◆ **ASSIGNMENT**
Locate and copy each line in the data that contains the word "grey".

◆ **DATASET ENTRIES**

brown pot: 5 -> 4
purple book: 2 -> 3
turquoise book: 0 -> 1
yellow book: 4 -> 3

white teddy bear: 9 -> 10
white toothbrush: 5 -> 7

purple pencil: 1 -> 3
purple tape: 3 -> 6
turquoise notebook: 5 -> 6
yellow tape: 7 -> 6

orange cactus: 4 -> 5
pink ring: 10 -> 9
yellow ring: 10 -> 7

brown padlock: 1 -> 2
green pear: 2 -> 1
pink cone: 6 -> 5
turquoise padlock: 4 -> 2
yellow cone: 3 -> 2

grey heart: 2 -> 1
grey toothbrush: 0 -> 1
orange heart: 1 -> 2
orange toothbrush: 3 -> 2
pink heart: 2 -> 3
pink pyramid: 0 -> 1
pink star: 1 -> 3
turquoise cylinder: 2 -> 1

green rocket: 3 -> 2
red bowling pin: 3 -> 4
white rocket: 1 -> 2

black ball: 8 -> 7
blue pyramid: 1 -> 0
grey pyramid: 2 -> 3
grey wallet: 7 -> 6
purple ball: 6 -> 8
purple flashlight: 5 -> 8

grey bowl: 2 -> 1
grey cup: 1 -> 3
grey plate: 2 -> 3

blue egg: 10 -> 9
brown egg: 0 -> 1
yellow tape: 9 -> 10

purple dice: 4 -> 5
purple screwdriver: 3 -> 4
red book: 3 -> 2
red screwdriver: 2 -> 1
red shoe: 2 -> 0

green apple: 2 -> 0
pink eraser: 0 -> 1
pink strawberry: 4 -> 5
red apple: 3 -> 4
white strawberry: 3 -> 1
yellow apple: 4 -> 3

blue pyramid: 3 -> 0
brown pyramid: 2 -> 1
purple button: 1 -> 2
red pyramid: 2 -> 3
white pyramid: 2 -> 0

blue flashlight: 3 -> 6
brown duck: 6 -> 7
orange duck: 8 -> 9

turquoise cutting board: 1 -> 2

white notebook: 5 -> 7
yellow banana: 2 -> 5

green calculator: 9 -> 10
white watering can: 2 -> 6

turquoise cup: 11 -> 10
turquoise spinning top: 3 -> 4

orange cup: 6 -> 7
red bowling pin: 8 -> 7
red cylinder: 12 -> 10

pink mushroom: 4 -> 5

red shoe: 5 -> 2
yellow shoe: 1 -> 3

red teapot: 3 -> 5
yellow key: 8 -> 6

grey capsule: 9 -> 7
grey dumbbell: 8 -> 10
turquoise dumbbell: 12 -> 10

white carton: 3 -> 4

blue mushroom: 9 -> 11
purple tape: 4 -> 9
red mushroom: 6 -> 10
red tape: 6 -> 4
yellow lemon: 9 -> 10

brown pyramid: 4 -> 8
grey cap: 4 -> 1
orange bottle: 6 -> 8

◆ **RESULT**
grey heart: 2 -> 1
grey toothbrush: 0 -> 1
grey pyramid: 2 -> 3
grey wallet: 7 -> 6
grey bowl: 2 -> 1
grey cup: 1 -> 3
grey plate: 2 -> 3
grey capsule: 9 -> 7
grey dumbbell: 8 -> 10
grey cap: 4 -> 1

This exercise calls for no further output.